§ **AVAILABLE RECORDS**:
****************************************
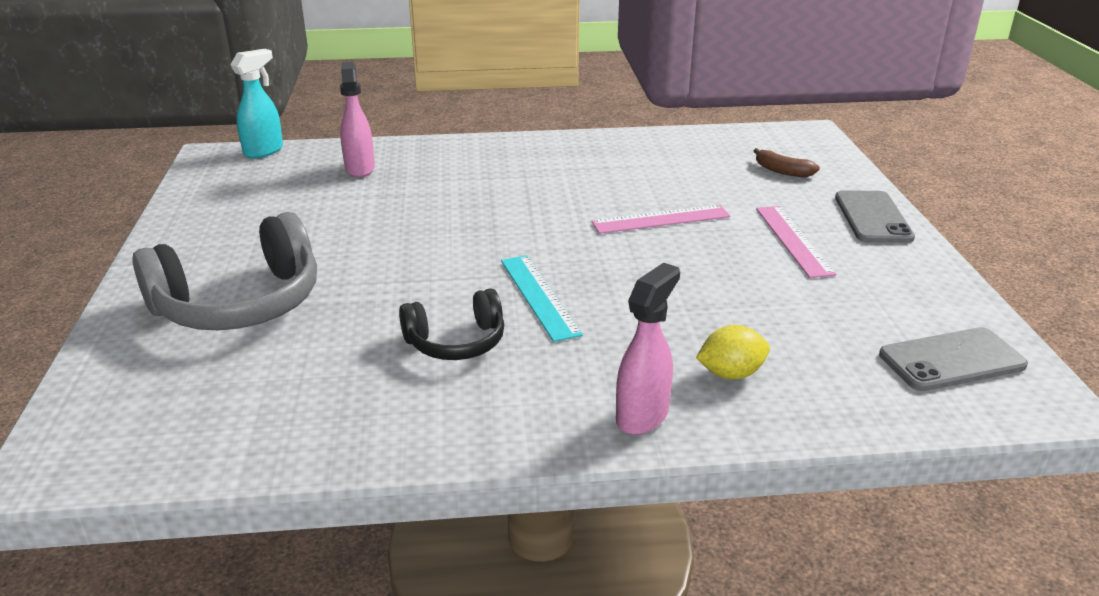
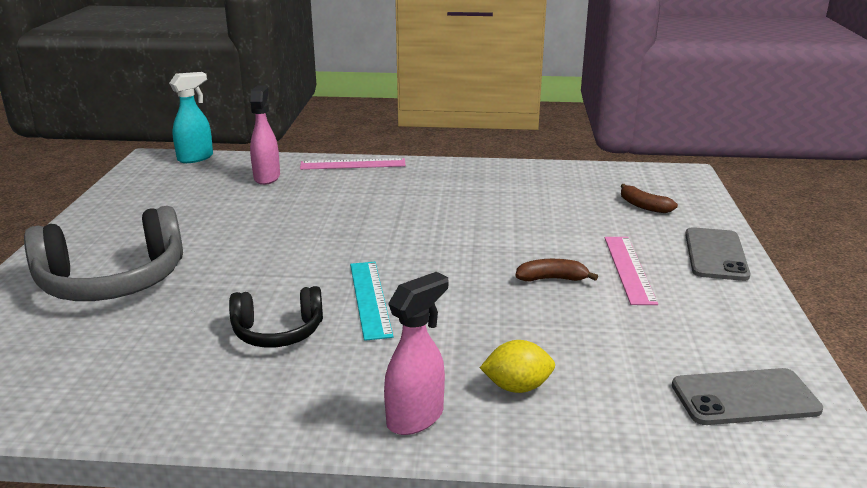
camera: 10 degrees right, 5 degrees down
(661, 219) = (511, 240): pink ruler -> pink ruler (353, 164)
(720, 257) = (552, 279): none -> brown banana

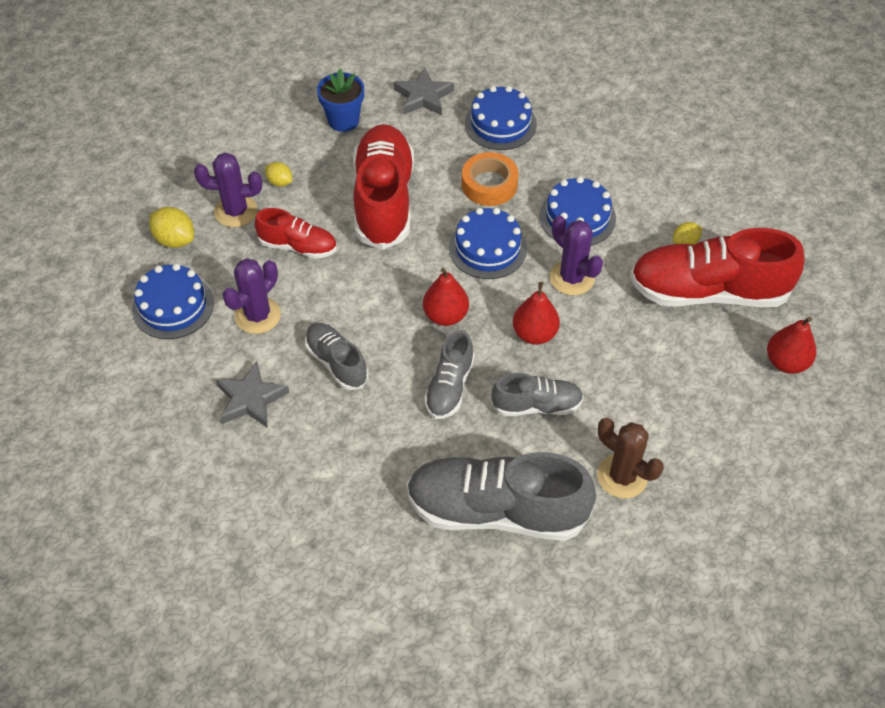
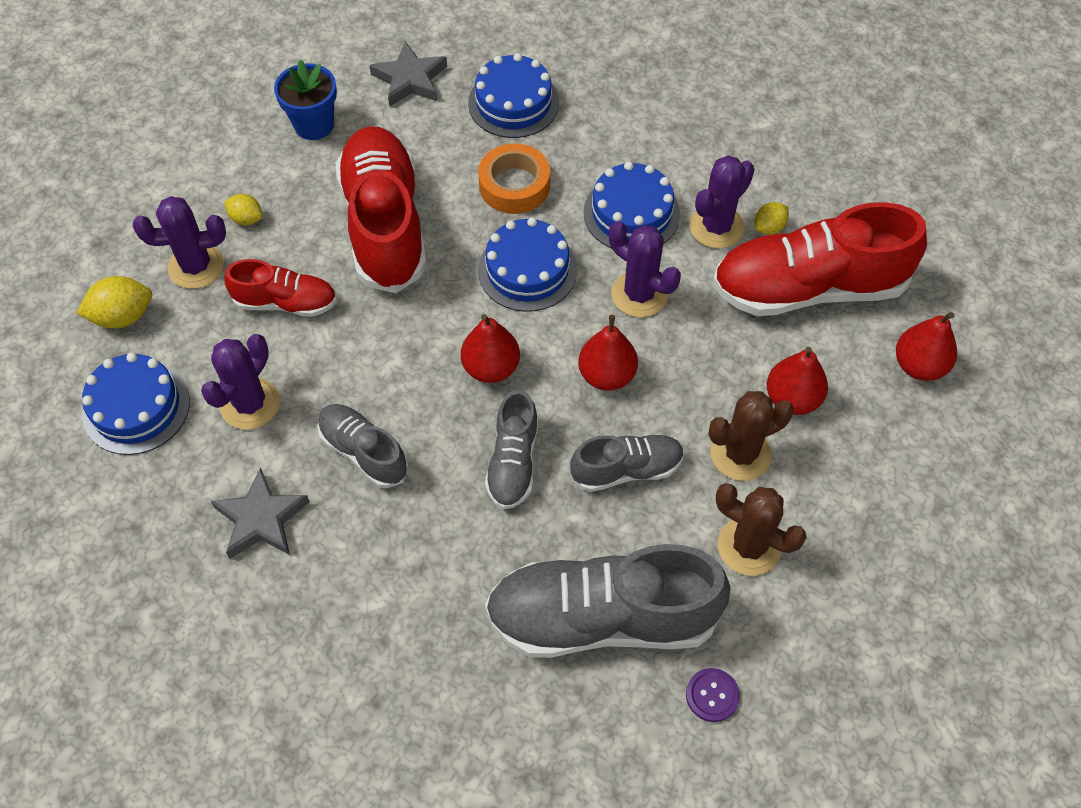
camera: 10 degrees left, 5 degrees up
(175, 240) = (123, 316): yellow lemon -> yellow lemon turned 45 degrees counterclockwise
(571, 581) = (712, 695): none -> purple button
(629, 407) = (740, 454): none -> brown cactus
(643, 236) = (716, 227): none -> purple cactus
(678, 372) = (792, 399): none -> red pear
****************************************
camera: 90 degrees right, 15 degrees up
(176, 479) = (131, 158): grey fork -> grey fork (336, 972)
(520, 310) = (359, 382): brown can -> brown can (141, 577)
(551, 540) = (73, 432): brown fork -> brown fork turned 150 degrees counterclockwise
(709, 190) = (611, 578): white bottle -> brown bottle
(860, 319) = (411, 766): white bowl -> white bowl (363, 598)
****************************************
§ **ACTIVITY**:
Lines from the one above containing "camera: 10 degrees right, 5 degrees down" down to the one containing "(678, 372) = (792, 399): none -> red pear" should be transcribed exactly, with both ends kept and no pictures.

§ **ANSWER BOX**:
camera: 10 degrees right, 5 degrees down
(661, 219) = (511, 240): pink ruler -> pink ruler (353, 164)
(720, 257) = (552, 279): none -> brown banana

camera: 10 degrees left, 5 degrees up
(175, 240) = (123, 316): yellow lemon -> yellow lemon turned 45 degrees counterclockwise
(571, 581) = (712, 695): none -> purple button
(629, 407) = (740, 454): none -> brown cactus
(643, 236) = (716, 227): none -> purple cactus
(678, 372) = (792, 399): none -> red pear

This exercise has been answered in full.